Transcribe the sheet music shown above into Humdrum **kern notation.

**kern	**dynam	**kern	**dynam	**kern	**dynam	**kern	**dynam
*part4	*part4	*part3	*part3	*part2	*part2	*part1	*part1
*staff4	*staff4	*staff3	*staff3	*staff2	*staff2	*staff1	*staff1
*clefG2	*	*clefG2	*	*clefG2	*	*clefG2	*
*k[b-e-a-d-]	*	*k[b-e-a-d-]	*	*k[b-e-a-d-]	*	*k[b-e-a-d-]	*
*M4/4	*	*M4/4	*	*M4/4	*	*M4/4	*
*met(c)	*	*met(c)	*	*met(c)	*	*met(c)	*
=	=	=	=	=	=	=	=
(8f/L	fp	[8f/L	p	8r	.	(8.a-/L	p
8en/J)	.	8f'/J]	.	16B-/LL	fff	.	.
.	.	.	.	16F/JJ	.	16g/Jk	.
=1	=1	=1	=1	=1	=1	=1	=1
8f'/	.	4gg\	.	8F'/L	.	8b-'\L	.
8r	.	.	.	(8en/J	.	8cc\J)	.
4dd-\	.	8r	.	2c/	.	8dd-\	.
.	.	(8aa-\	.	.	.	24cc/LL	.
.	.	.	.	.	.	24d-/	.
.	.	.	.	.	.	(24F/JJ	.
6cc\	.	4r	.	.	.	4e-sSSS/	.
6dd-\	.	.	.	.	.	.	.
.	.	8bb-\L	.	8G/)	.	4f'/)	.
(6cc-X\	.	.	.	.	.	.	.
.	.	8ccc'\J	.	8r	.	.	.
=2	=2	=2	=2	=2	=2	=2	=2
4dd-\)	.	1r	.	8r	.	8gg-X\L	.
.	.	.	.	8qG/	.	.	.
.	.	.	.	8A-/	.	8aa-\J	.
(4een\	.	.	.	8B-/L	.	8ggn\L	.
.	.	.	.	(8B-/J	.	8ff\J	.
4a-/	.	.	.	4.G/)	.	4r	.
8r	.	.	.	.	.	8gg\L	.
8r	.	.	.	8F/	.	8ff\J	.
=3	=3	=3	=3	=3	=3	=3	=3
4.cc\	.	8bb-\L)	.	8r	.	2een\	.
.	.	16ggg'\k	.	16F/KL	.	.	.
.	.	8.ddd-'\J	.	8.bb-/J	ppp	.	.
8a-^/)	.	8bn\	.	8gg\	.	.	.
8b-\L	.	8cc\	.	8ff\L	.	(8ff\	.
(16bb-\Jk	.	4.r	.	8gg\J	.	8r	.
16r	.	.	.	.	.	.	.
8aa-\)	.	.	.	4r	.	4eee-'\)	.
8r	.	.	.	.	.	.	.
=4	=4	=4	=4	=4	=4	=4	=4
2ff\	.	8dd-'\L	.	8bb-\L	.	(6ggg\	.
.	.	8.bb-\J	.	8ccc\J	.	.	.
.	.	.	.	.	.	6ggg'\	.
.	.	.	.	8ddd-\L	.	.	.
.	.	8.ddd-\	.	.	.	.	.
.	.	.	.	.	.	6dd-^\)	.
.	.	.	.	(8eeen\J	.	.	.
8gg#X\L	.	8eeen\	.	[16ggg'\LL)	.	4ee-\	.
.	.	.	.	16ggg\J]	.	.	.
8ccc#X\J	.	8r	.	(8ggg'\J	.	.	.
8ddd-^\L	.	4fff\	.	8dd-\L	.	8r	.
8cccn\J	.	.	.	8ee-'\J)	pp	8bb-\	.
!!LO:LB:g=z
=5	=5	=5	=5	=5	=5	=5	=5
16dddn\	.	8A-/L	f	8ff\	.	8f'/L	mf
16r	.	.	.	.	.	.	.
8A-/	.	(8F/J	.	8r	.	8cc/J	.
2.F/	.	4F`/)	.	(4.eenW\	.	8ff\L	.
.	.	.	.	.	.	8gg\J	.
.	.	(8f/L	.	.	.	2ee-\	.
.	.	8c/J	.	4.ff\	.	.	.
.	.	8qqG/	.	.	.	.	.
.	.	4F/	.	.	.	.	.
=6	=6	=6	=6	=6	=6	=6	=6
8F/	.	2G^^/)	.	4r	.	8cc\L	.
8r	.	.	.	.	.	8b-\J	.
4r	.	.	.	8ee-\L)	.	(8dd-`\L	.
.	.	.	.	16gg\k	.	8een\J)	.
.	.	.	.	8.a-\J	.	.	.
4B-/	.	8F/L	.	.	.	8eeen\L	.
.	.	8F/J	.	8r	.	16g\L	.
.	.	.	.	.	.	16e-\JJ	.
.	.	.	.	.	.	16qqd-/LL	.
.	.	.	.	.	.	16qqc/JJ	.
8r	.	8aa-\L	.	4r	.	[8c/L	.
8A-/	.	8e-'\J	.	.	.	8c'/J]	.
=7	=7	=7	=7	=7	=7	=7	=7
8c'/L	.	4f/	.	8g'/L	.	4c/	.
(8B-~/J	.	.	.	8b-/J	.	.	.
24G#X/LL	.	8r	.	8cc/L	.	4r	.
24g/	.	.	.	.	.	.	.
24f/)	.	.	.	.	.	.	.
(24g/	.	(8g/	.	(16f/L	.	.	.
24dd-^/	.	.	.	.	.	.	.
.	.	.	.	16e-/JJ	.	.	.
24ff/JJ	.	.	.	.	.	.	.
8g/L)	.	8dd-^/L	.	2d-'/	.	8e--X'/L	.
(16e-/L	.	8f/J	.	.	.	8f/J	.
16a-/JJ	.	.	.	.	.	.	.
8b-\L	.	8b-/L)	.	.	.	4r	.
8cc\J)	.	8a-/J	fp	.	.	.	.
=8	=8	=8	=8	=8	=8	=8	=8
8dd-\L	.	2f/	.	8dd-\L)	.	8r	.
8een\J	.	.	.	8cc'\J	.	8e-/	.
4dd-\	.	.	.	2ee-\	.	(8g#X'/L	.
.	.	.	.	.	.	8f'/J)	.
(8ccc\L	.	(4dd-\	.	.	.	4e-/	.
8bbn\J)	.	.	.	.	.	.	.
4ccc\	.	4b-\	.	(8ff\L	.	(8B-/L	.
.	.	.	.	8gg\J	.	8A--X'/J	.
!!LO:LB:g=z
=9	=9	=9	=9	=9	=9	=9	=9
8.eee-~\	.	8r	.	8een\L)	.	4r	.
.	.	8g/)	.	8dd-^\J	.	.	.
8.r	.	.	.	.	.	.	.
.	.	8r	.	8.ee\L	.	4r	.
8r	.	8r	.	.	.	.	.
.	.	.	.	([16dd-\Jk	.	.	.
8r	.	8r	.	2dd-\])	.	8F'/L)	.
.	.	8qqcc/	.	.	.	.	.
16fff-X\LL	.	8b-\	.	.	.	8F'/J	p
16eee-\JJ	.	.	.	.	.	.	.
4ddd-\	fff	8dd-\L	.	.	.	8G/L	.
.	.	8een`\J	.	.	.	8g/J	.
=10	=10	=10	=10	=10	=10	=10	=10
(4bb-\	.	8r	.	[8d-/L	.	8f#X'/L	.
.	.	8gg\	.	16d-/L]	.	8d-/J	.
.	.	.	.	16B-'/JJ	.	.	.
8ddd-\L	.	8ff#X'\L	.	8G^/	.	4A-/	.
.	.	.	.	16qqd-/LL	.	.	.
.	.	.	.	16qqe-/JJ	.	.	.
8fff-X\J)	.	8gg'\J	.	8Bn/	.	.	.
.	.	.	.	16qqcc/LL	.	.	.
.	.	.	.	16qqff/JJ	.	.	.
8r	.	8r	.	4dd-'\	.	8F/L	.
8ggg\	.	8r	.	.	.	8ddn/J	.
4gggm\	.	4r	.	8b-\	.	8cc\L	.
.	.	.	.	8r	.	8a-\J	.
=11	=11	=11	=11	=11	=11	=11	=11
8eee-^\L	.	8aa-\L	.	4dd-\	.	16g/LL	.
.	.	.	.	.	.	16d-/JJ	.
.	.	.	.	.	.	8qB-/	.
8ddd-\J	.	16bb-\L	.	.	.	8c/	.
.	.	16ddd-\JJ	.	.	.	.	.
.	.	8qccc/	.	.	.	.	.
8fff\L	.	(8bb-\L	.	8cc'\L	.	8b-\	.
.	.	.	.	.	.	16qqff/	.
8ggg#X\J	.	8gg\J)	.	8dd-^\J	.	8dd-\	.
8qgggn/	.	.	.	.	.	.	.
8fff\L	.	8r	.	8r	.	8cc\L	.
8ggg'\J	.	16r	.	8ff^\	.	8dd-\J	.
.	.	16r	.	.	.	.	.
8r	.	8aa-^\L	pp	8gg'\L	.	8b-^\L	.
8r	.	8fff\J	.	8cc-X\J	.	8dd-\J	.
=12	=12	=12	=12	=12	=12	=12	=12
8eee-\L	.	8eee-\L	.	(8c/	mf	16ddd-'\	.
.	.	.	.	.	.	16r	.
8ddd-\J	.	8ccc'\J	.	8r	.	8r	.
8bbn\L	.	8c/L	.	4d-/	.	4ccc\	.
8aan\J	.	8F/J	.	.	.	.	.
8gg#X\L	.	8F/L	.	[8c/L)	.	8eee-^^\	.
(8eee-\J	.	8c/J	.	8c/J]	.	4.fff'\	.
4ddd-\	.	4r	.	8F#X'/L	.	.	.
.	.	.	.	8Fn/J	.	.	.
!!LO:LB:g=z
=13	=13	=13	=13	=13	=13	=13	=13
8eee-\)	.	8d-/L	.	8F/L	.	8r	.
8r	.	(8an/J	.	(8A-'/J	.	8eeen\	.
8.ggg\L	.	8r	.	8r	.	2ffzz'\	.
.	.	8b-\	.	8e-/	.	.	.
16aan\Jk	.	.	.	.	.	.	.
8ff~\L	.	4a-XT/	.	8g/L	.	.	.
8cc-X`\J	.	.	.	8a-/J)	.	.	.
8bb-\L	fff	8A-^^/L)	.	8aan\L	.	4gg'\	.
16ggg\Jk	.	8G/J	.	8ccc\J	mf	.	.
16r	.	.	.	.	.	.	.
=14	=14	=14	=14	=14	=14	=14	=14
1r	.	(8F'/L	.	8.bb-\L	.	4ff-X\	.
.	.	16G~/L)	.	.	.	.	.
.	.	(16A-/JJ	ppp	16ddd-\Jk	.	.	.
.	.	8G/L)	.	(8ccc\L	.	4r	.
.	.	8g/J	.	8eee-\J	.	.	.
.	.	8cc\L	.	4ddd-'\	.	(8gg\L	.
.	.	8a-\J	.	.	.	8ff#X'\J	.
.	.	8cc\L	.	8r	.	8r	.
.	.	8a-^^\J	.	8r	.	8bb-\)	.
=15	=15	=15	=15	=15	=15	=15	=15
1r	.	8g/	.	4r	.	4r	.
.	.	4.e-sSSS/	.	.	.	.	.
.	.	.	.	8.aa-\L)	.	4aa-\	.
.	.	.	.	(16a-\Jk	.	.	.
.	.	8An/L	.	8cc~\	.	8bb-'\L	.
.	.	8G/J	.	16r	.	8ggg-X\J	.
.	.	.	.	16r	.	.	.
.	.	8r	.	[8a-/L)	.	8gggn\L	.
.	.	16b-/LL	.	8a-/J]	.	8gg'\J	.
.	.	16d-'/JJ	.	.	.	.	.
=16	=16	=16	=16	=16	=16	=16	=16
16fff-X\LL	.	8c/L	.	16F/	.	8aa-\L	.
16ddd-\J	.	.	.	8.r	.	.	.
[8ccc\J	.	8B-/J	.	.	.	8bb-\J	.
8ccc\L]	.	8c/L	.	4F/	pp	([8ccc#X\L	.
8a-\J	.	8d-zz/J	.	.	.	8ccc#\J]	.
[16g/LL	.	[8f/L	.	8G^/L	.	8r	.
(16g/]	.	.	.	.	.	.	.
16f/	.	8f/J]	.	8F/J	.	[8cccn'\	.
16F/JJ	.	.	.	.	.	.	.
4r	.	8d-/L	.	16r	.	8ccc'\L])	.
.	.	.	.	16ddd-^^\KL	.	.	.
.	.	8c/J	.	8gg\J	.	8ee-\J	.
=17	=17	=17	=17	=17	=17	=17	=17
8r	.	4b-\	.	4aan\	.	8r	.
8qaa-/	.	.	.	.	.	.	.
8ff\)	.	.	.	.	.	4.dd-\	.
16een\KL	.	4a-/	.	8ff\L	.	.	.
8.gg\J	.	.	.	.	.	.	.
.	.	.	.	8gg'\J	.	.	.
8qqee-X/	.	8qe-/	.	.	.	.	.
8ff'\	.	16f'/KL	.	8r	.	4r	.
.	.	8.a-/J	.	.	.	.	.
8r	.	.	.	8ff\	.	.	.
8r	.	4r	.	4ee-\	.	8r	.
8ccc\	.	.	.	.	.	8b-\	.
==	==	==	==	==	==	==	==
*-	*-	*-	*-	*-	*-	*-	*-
.....
→ AUSZUFÜHRENDE AUFGABE:
Zeige jede Zeile der Datensätze, in der die Zeichenfolge „kern“ vorkommt.

→ LÖSUNG DER AUFGABE:
Transcribe the sheet music shown above into Humdrum **kern notation.
**kern	**dynam	**kern	**dynam	**kern	**dynam	**kern	**dynam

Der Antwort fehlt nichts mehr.